— Your assignment —
All of the records below must be output exactly, with no pictures carried over.
-- The data follows --
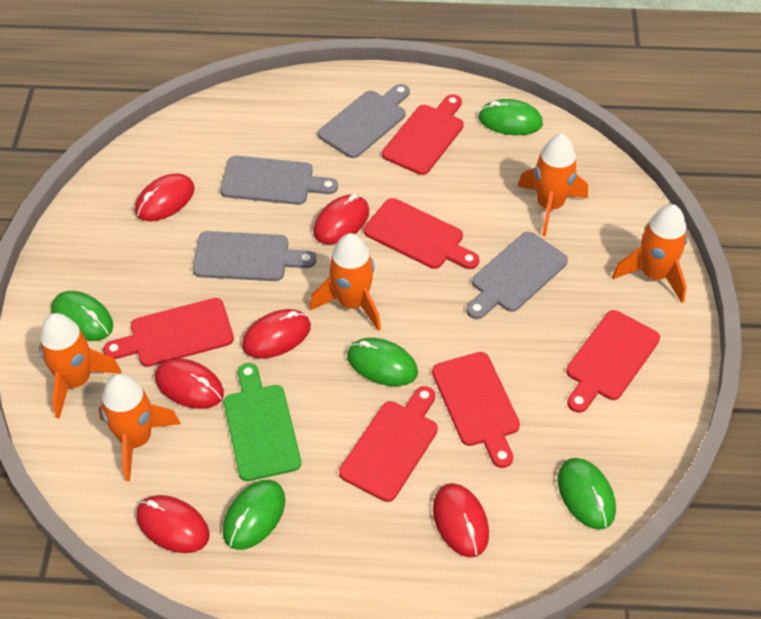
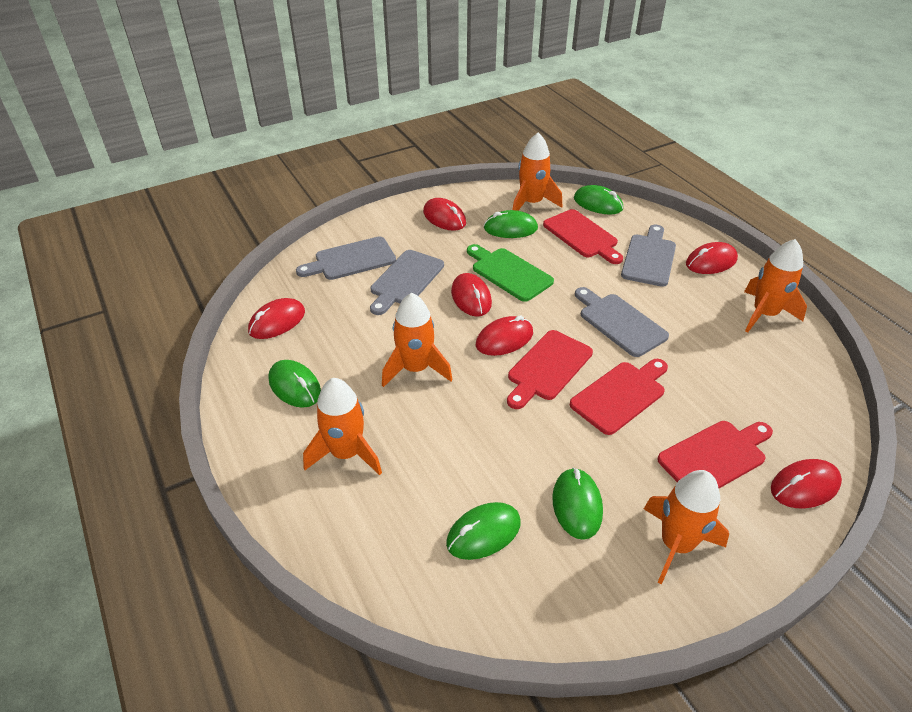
red cutting board: 6 -> 4

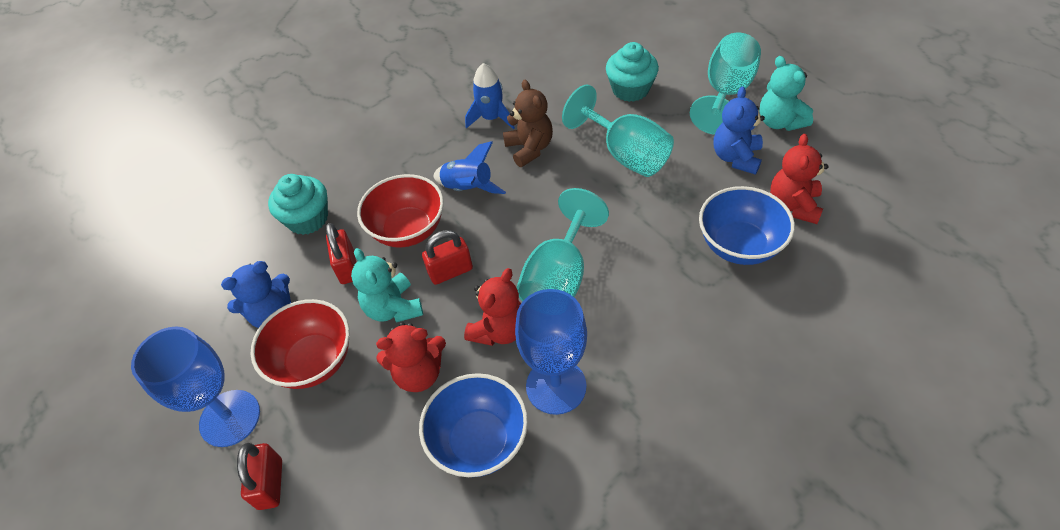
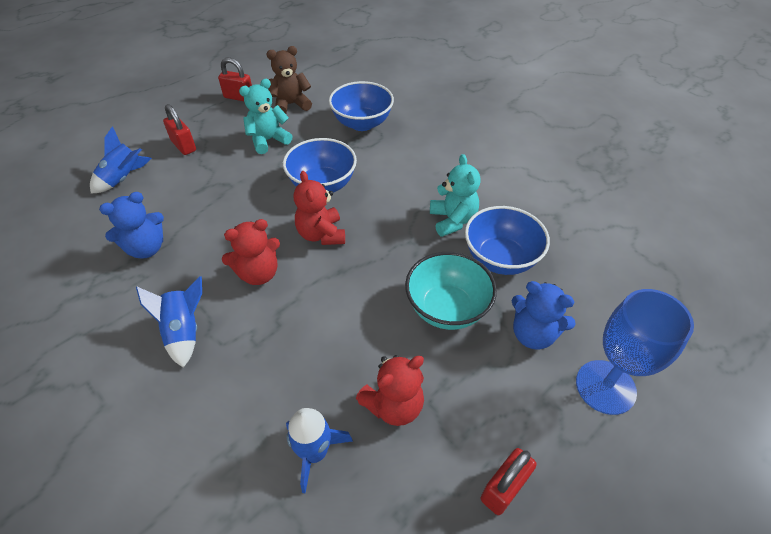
blue bowl: 2 -> 3
blue goblet: 2 -> 1
blue rocket: 2 -> 3
red bowl: 2 -> 0
turquoise bowl: 0 -> 1
turquoise cupcake: 2 -> 0
turquoise goblet: 3 -> 0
-- The data concluded --
— Result —
red cutting board: 6 -> 4

blue bowl: 2 -> 3
blue goblet: 2 -> 1
blue rocket: 2 -> 3
red bowl: 2 -> 0
turquoise bowl: 0 -> 1
turquoise cupcake: 2 -> 0
turquoise goblet: 3 -> 0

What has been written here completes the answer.